> **EXERCISE**: Output the listing exactly, without its pictures.
SOURCE INFORMATION section start
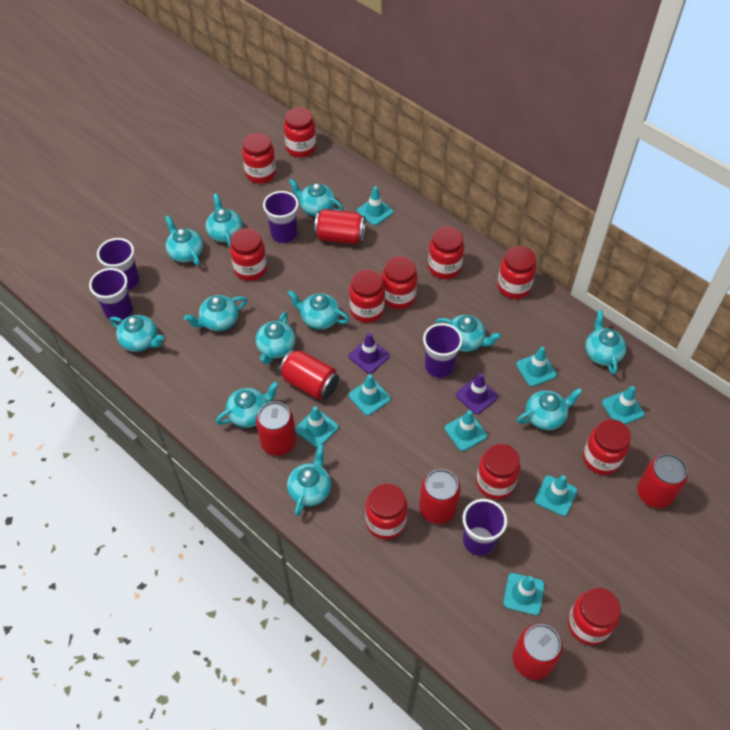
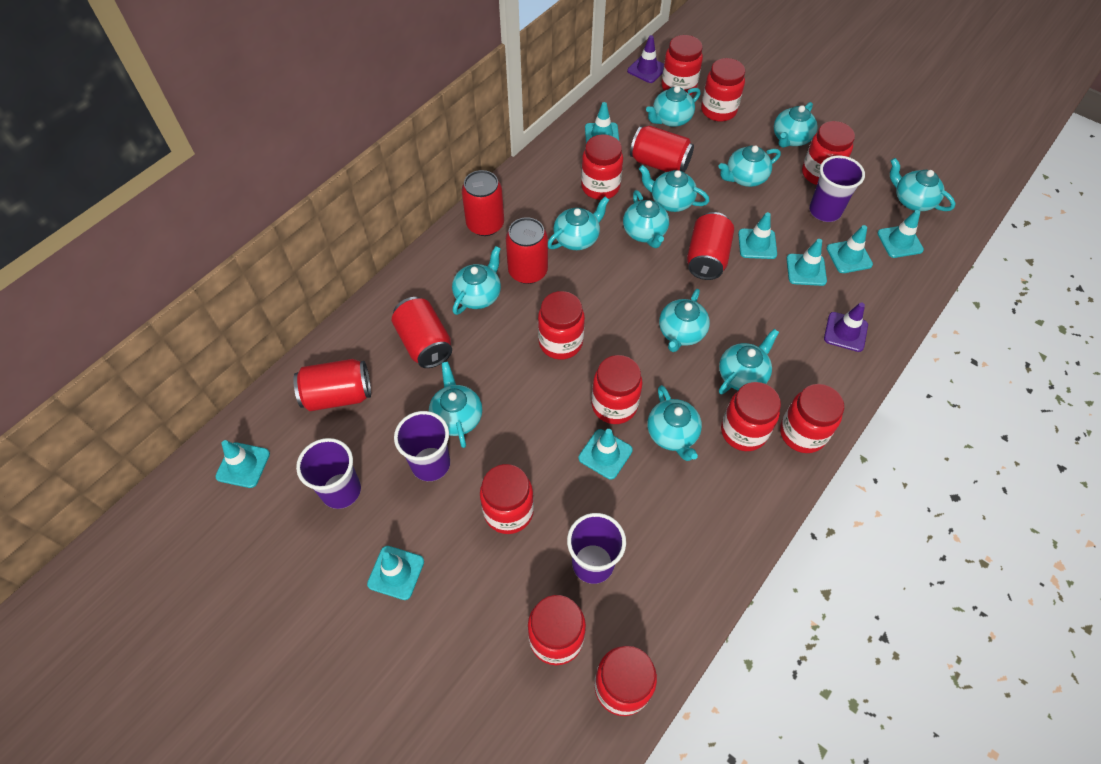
purple cup: 5 -> 4

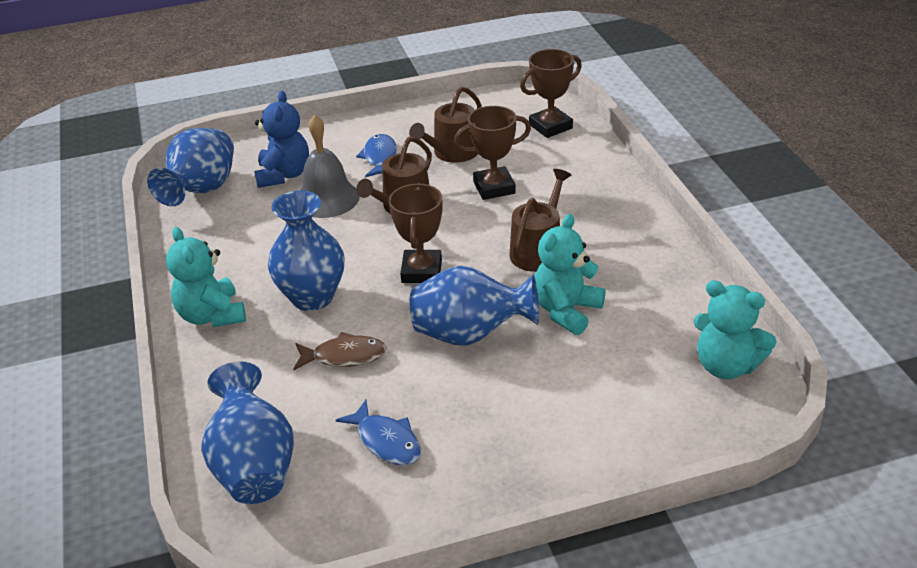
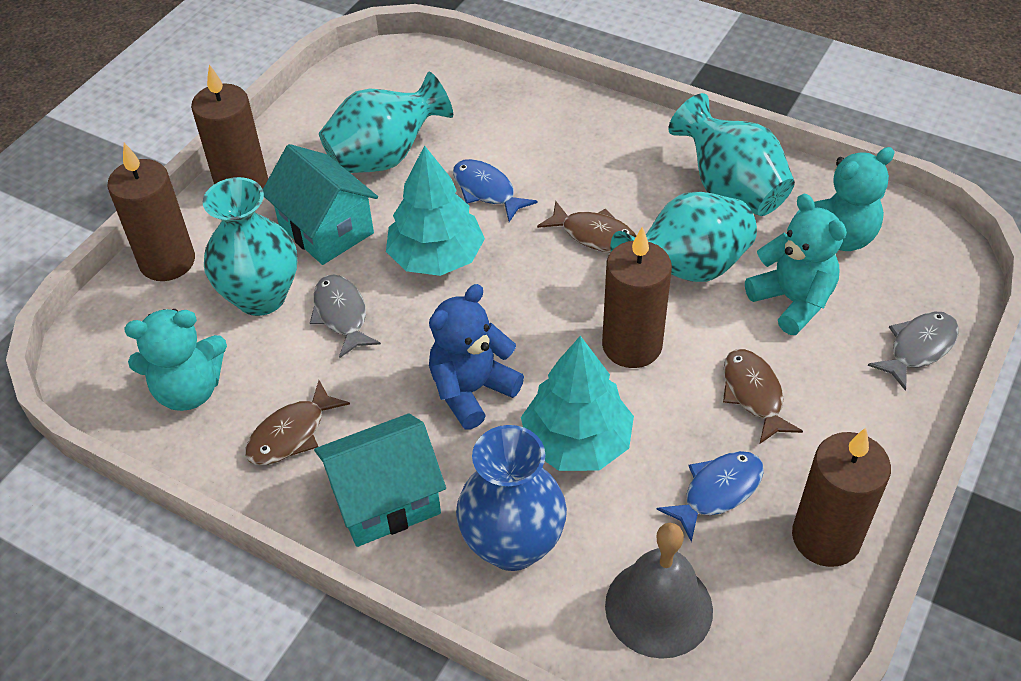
blue vase: 4 -> 1
brown candle: 0 -> 4
brown fish: 1 -> 3
brown trophy: 3 -> 0
brown watering can: 3 -> 0
grey fish: 0 -> 2
turquoise house: 0 -> 2
turquoise tree: 0 -> 2
turquoise vase: 0 -> 4

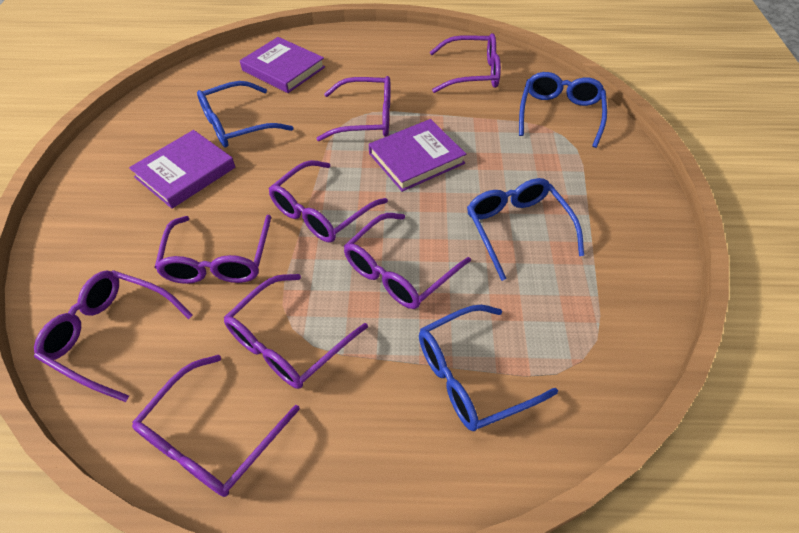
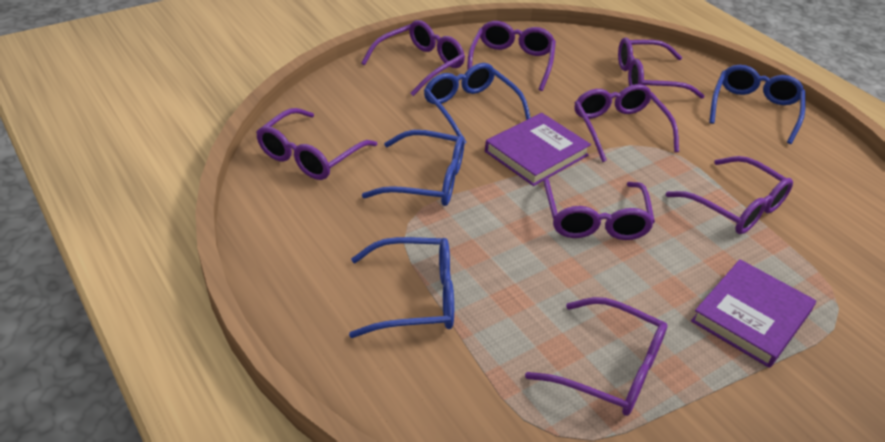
purple book: 3 -> 2

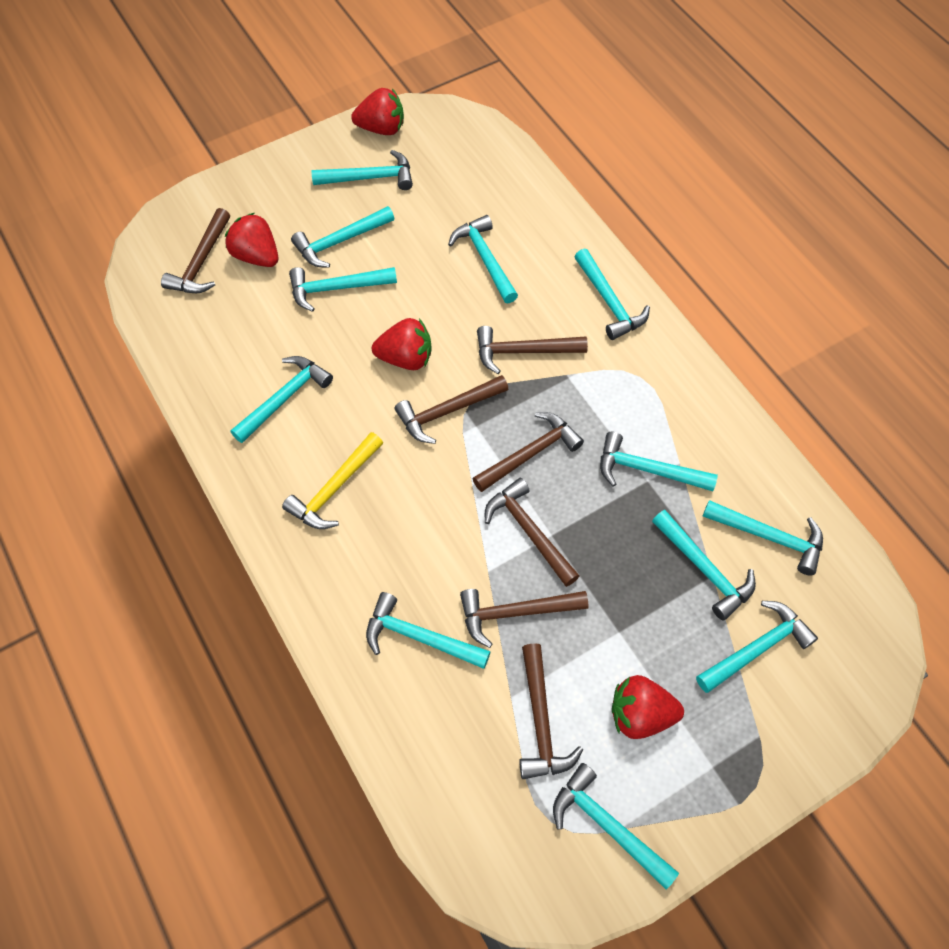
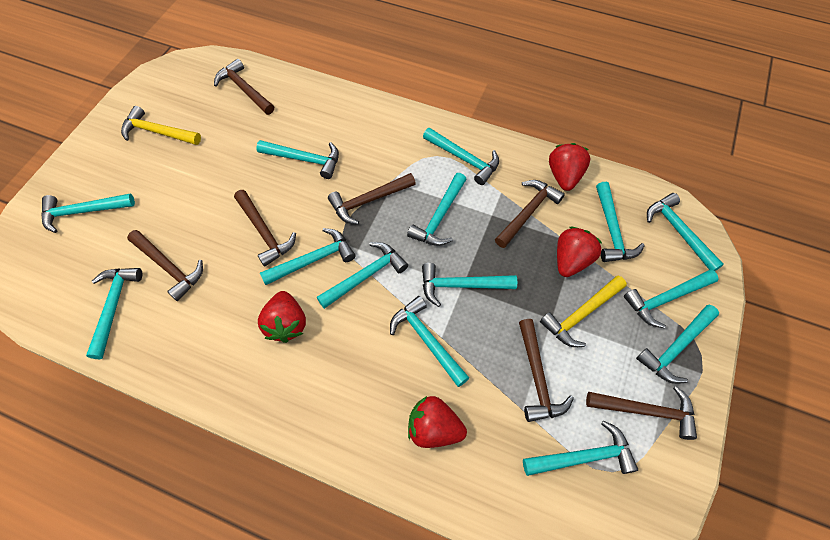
turquoise hammer: 12 -> 14
yellow hammer: 1 -> 2

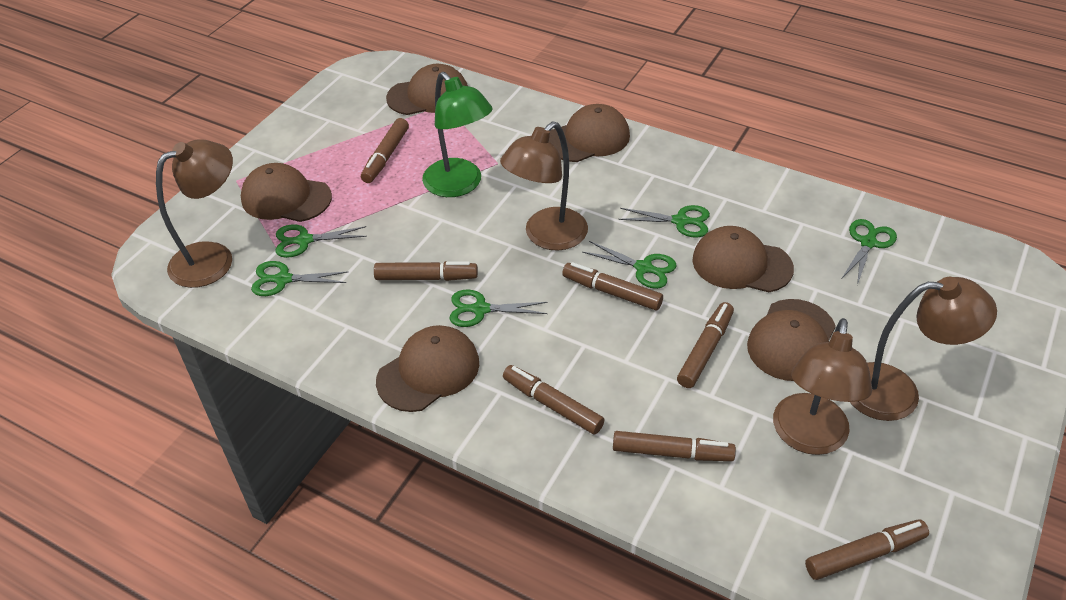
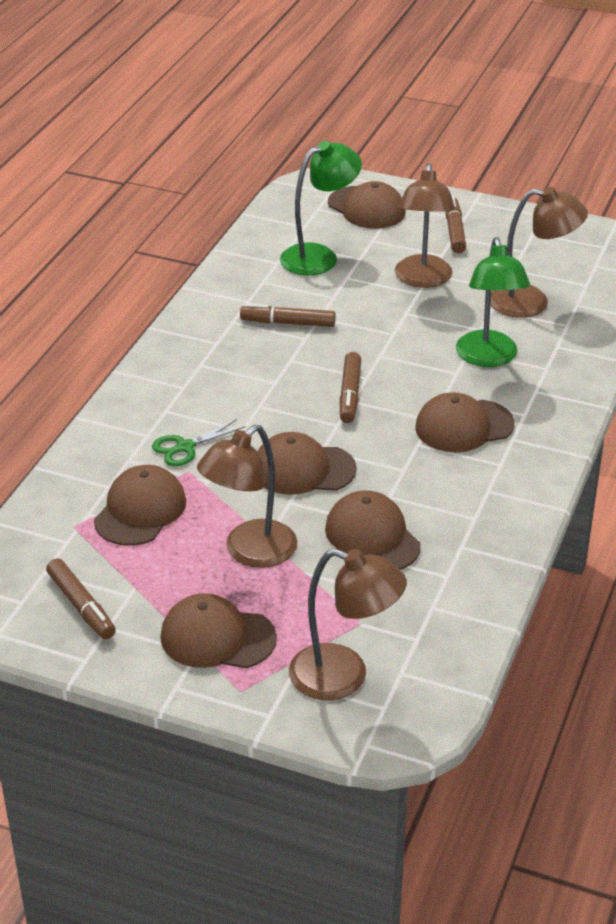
brown marker: 7 -> 4
green lamp: 1 -> 2
green scissors: 6 -> 1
SOURCE INFORMATION section end
> **ANSWER TO THIS PROBLEM**:
purple cup: 5 -> 4

blue vase: 4 -> 1
brown candle: 0 -> 4
brown fish: 1 -> 3
brown trophy: 3 -> 0
brown watering can: 3 -> 0
grey fish: 0 -> 2
turquoise house: 0 -> 2
turquoise tree: 0 -> 2
turquoise vase: 0 -> 4

purple book: 3 -> 2

turquoise hammer: 12 -> 14
yellow hammer: 1 -> 2

brown marker: 7 -> 4
green lamp: 1 -> 2
green scissors: 6 -> 1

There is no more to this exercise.